Exercise directions
Give again the lines of the data from its first line through the line with "(624, 414) = (538, 388): none". Change nothing.

Items from a data source:
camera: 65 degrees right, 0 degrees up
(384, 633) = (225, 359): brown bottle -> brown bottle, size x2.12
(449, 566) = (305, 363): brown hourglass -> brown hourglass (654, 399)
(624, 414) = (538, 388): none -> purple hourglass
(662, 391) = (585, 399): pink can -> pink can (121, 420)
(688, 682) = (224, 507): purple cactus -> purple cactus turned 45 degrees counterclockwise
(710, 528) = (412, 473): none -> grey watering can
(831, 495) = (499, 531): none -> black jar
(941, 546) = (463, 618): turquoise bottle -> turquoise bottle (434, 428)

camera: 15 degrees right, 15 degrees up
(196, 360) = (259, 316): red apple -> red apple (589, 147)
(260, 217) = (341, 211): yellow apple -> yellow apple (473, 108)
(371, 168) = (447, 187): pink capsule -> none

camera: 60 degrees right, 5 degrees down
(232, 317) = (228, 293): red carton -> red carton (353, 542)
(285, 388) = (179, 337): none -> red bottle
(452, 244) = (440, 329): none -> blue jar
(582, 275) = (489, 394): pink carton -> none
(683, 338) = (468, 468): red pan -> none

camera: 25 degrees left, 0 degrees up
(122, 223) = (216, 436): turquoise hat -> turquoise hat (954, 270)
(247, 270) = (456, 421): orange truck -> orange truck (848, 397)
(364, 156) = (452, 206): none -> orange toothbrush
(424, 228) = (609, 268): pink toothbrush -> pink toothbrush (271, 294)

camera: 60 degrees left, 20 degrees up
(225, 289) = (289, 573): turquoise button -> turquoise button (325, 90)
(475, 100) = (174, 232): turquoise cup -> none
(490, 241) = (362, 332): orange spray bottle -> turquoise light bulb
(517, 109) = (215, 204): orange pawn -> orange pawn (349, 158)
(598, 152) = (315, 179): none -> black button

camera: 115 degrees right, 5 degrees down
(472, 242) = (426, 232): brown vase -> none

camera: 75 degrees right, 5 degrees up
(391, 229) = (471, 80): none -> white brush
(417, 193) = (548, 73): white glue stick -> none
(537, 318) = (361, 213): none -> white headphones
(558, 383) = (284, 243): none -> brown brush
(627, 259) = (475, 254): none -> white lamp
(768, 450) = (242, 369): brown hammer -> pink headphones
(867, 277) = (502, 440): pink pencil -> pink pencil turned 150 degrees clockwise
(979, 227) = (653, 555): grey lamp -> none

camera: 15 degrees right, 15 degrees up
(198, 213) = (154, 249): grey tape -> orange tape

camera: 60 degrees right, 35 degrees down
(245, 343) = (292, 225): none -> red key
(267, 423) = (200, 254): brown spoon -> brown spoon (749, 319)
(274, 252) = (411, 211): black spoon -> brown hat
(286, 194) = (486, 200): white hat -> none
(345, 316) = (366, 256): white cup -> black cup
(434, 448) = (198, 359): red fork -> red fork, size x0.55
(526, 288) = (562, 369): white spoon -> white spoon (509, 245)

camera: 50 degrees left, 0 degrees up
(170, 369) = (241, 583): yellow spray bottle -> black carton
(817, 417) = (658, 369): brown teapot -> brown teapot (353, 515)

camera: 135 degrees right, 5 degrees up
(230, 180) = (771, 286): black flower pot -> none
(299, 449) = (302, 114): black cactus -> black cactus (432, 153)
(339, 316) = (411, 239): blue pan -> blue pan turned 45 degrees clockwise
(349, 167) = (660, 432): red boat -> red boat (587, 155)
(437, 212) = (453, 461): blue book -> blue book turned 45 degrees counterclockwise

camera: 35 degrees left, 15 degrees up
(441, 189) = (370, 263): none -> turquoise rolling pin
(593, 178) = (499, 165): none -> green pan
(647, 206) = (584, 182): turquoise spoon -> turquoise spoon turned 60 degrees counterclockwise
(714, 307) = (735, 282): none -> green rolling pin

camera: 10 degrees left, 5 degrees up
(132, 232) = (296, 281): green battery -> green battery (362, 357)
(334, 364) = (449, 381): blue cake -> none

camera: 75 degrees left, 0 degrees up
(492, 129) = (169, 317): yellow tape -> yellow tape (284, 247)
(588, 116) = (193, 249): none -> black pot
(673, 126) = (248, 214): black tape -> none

Answer section
camera: 65 degrees right, 0 degrees up
(384, 633) = (225, 359): brown bottle -> brown bottle, size x2.12
(449, 566) = (305, 363): brown hourglass -> brown hourglass (654, 399)
(624, 414) = (538, 388): none -> purple hourglass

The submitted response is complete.